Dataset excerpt

____

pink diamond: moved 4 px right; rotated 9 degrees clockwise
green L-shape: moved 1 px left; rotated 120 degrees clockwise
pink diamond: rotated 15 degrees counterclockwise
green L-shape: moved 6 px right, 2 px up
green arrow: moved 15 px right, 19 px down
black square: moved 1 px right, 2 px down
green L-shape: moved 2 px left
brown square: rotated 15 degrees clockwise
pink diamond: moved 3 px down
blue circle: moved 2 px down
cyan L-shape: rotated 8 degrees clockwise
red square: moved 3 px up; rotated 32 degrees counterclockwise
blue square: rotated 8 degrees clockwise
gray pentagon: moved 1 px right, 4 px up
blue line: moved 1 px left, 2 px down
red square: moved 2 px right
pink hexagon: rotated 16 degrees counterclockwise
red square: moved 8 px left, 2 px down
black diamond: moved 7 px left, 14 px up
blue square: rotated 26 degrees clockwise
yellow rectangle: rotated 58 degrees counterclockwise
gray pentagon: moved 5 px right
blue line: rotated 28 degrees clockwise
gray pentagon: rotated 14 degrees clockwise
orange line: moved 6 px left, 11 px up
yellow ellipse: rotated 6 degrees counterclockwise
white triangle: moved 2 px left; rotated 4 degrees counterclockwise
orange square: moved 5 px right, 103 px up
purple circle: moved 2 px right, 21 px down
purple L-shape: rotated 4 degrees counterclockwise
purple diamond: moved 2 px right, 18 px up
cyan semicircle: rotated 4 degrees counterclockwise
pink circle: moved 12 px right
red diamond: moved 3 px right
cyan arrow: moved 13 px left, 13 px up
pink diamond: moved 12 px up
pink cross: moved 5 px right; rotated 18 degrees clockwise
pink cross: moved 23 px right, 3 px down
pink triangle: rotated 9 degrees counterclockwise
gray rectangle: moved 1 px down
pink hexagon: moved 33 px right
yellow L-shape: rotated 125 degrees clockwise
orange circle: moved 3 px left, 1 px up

____

→ **Task to carry out**
Please reproduce every row of the dataset excerpt above word for word, in the same order and with each on its own line.

→ **Output of the exercise**
pink diamond: moved 4 px right; rotated 9 degrees clockwise
green L-shape: moved 1 px left; rotated 120 degrees clockwise
pink diamond: rotated 15 degrees counterclockwise
green L-shape: moved 6 px right, 2 px up
green arrow: moved 15 px right, 19 px down
black square: moved 1 px right, 2 px down
green L-shape: moved 2 px left
brown square: rotated 15 degrees clockwise
pink diamond: moved 3 px down
blue circle: moved 2 px down
cyan L-shape: rotated 8 degrees clockwise
red square: moved 3 px up; rotated 32 degrees counterclockwise
blue square: rotated 8 degrees clockwise
gray pentagon: moved 1 px right, 4 px up
blue line: moved 1 px left, 2 px down
red square: moved 2 px right
pink hexagon: rotated 16 degrees counterclockwise
red square: moved 8 px left, 2 px down
black diamond: moved 7 px left, 14 px up
blue square: rotated 26 degrees clockwise
yellow rectangle: rotated 58 degrees counterclockwise
gray pentagon: moved 5 px right
blue line: rotated 28 degrees clockwise
gray pentagon: rotated 14 degrees clockwise
orange line: moved 6 px left, 11 px up
yellow ellipse: rotated 6 degrees counterclockwise
white triangle: moved 2 px left; rotated 4 degrees counterclockwise
orange square: moved 5 px right, 103 px up
purple circle: moved 2 px right, 21 px down
purple L-shape: rotated 4 degrees counterclockwise
purple diamond: moved 2 px right, 18 px up
cyan semicircle: rotated 4 degrees counterclockwise
pink circle: moved 12 px right
red diamond: moved 3 px right
cyan arrow: moved 13 px left, 13 px up
pink diamond: moved 12 px up
pink cross: moved 5 px right; rotated 18 degrees clockwise
pink cross: moved 23 px right, 3 px down
pink triangle: rotated 9 degrees counterclockwise
gray rectangle: moved 1 px down
pink hexagon: moved 33 px right
yellow L-shape: rotated 125 degrees clockwise
orange circle: moved 3 px left, 1 px up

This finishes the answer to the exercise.